### Records supplied

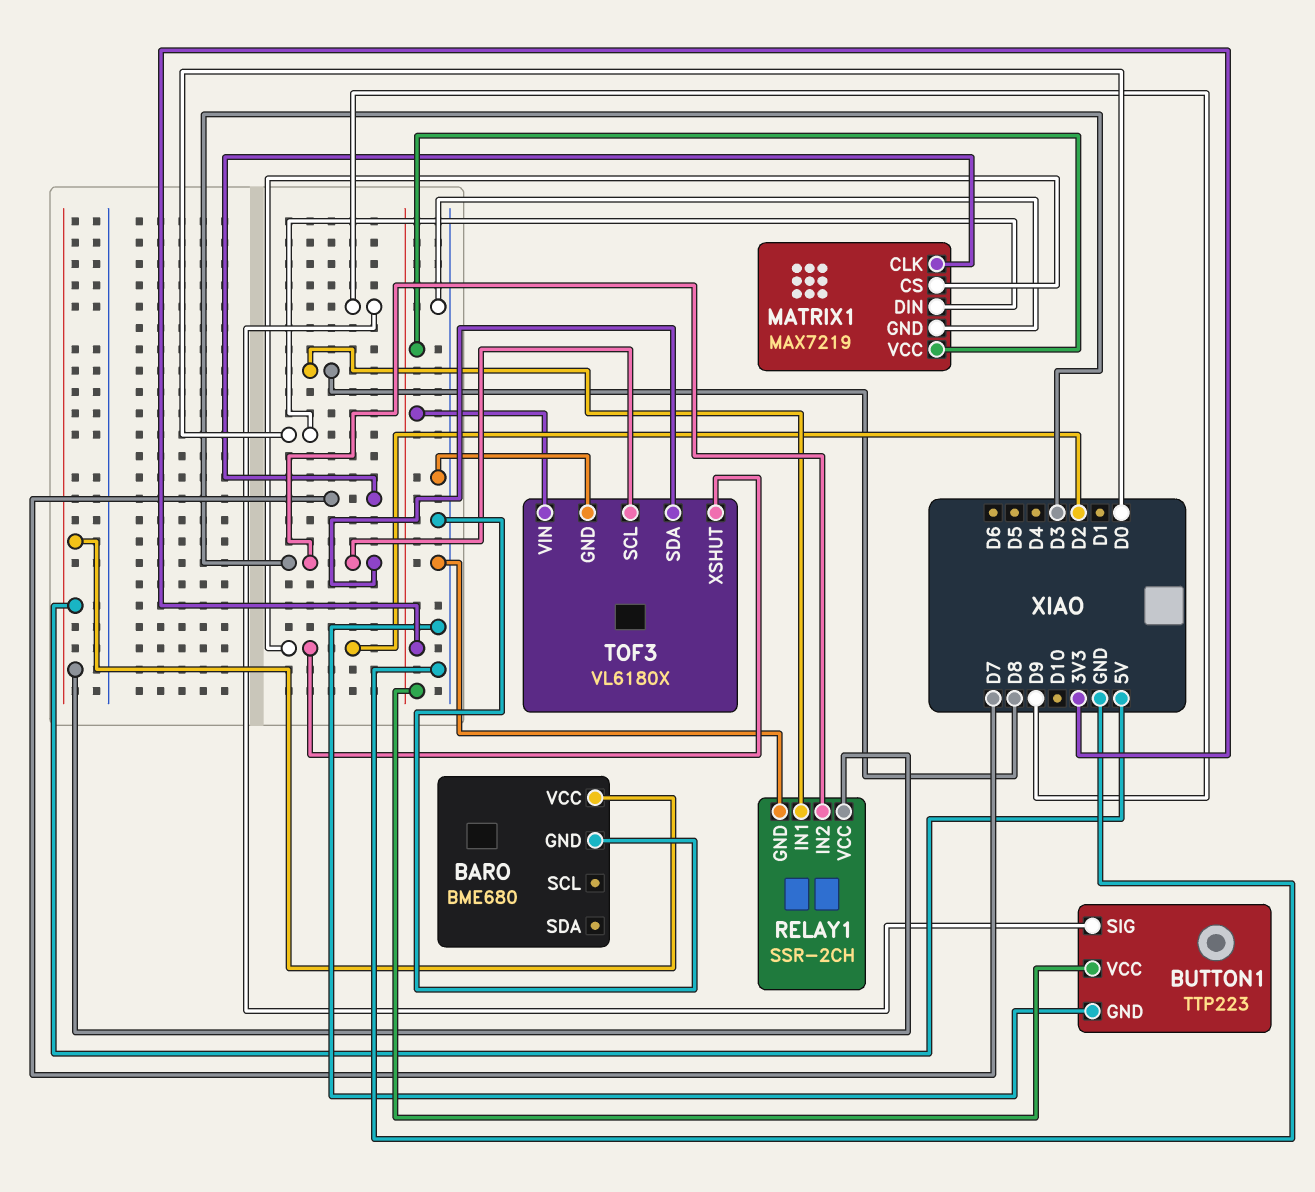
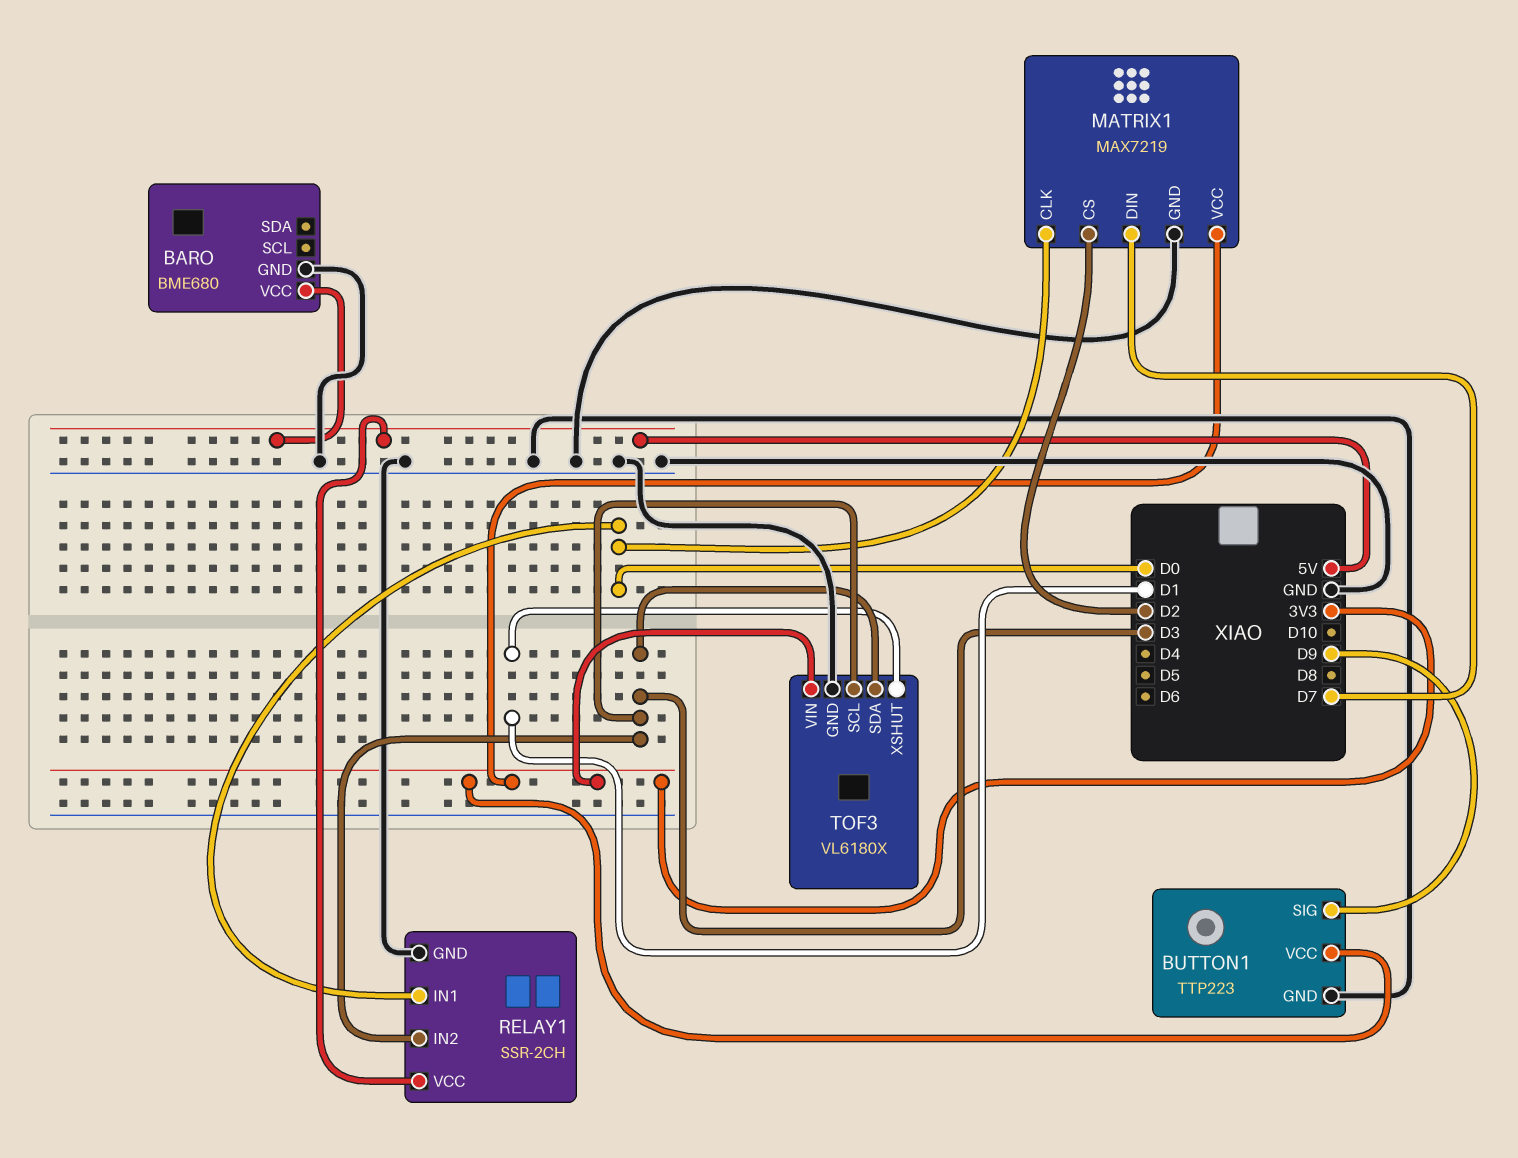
MATRIX1 pin CLK: D7 -> D0
MATRIX1 pin DIN: D0 -> D7
RELAY1 pin IN1: D8 -> D0
TOF3 pin XSHUT: D2 -> D1

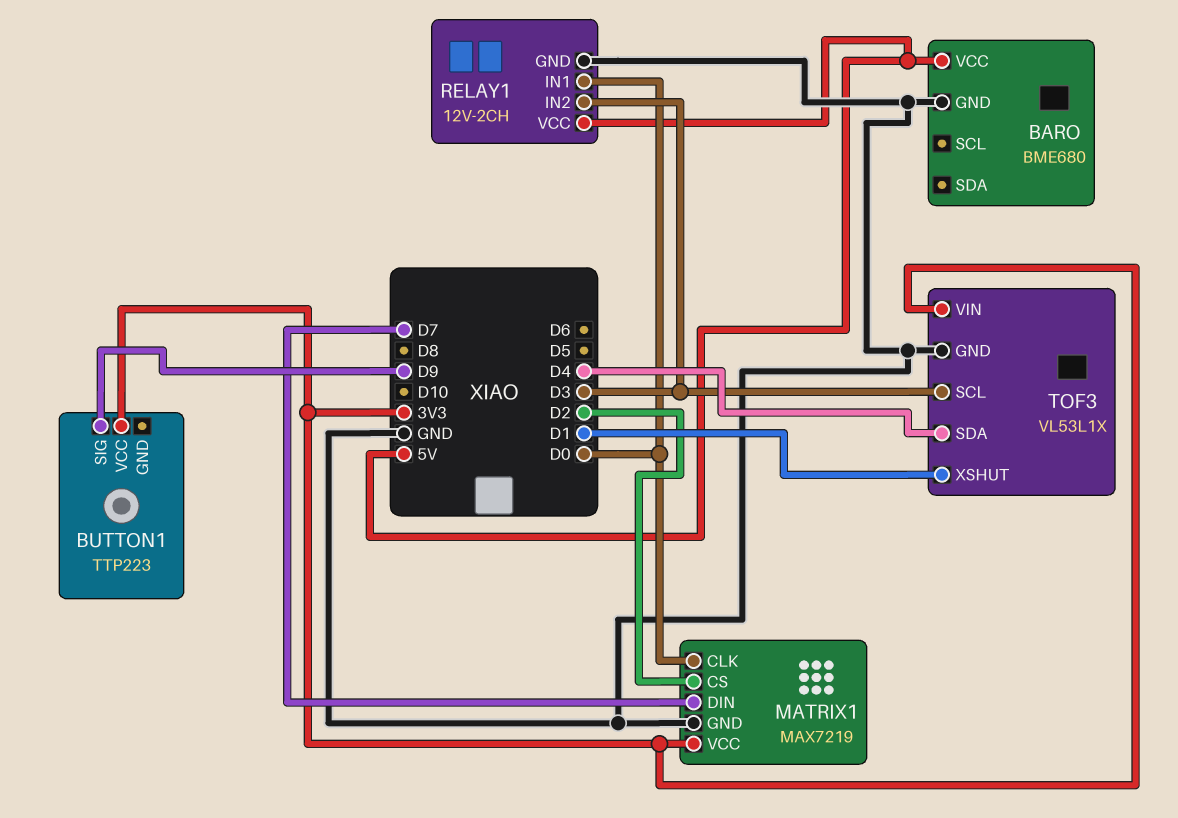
BUTTON1 pin GND: GND -> none
RELAY1: SSR-2CH -> 12V-2CH
TOF3: VL6180X -> VL53L1X
TOF3 pin SDA: D3 -> D4

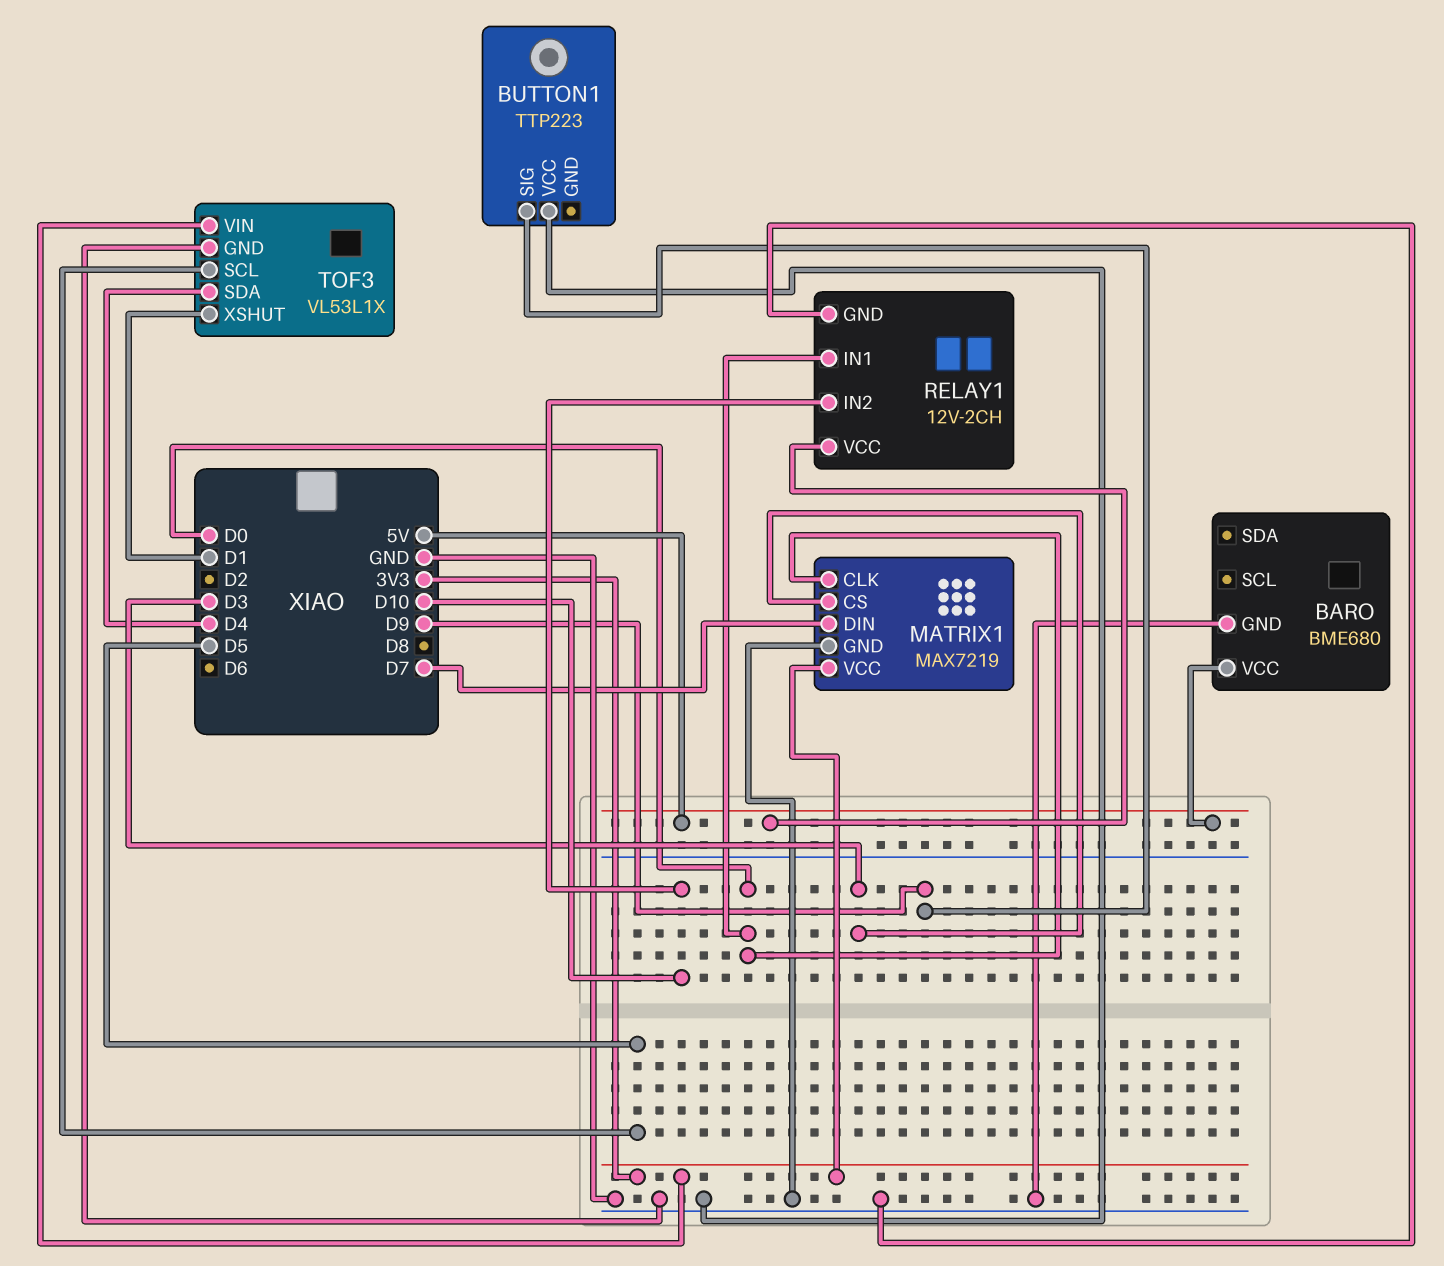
BUTTON1 pin VCC: 3V3 -> GND
MATRIX1 pin CS: D2 -> D3
RELAY1 pin IN2: D3 -> D10
TOF3 pin SCL: D3 -> D5

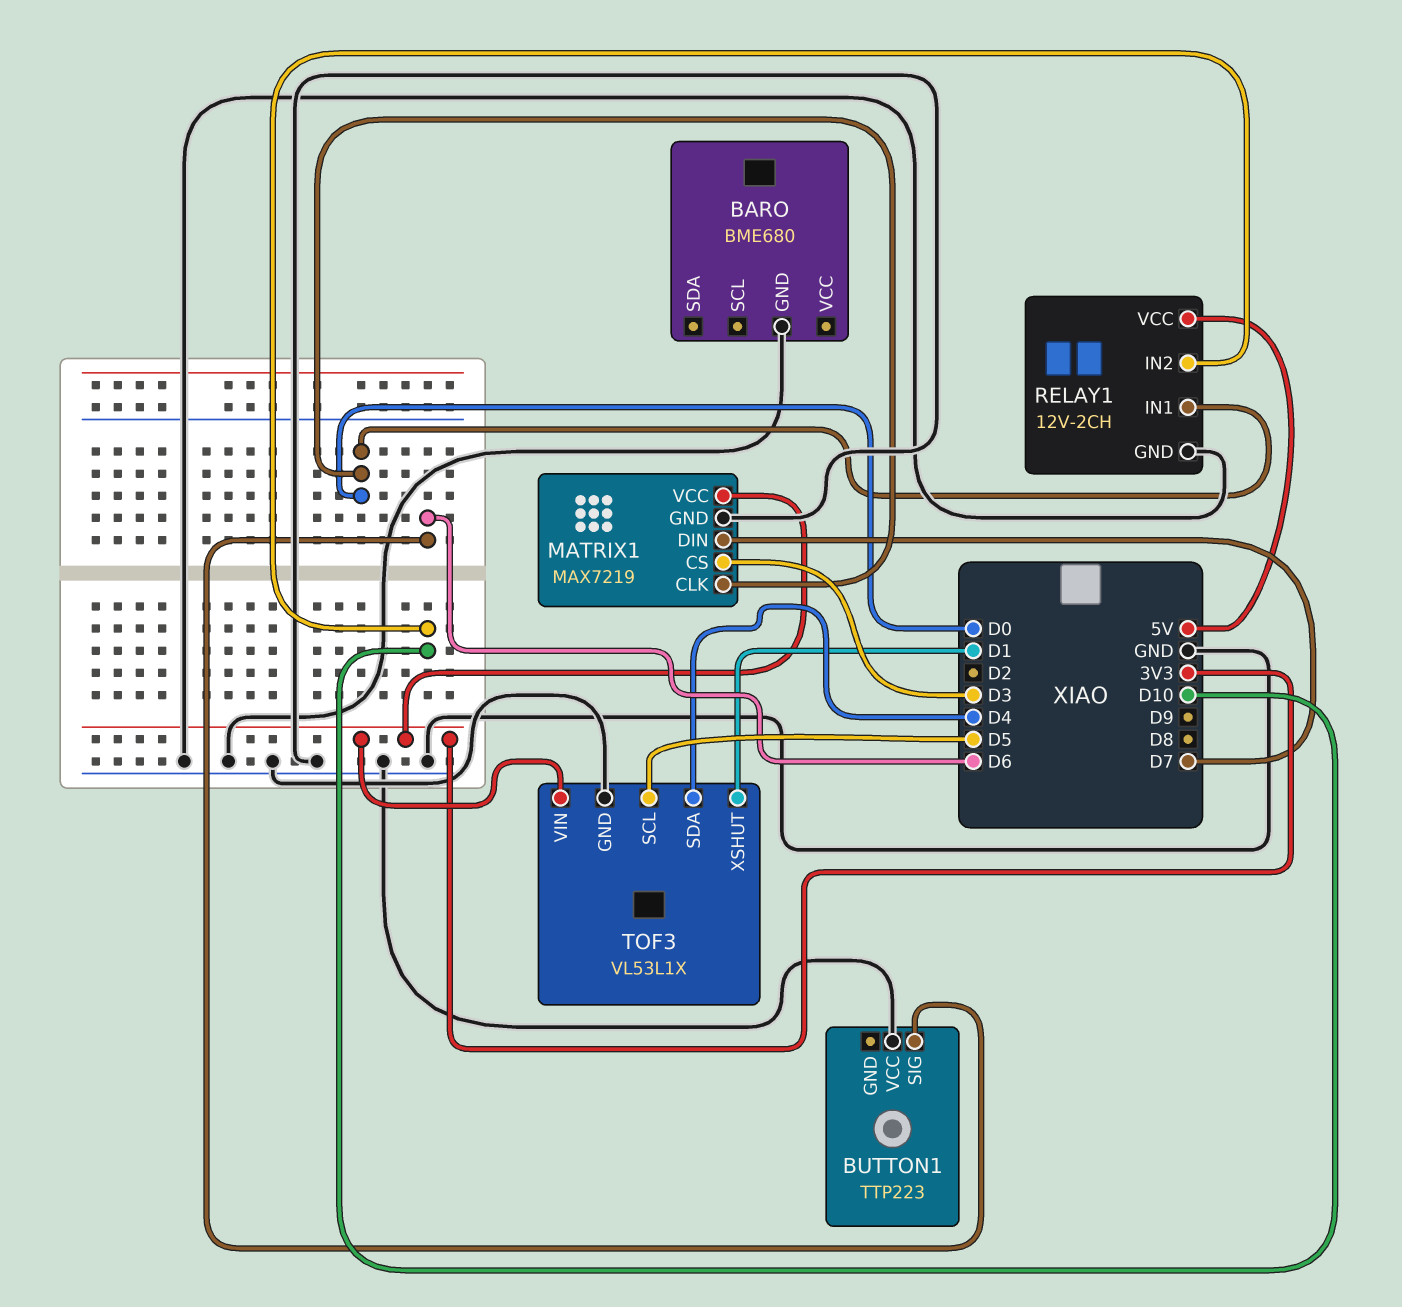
BARO pin VCC: 5V -> none
BUTTON1 pin SIG: D9 -> D6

### Task objective
Drop the images and quote the entries word for word.

### Answer to the problem
MATRIX1 pin CLK: D7 -> D0
MATRIX1 pin DIN: D0 -> D7
RELAY1 pin IN1: D8 -> D0
TOF3 pin XSHUT: D2 -> D1

BUTTON1 pin GND: GND -> none
RELAY1: SSR-2CH -> 12V-2CH
TOF3: VL6180X -> VL53L1X
TOF3 pin SDA: D3 -> D4

BUTTON1 pin VCC: 3V3 -> GND
MATRIX1 pin CS: D2 -> D3
RELAY1 pin IN2: D3 -> D10
TOF3 pin SCL: D3 -> D5

BARO pin VCC: 5V -> none
BUTTON1 pin SIG: D9 -> D6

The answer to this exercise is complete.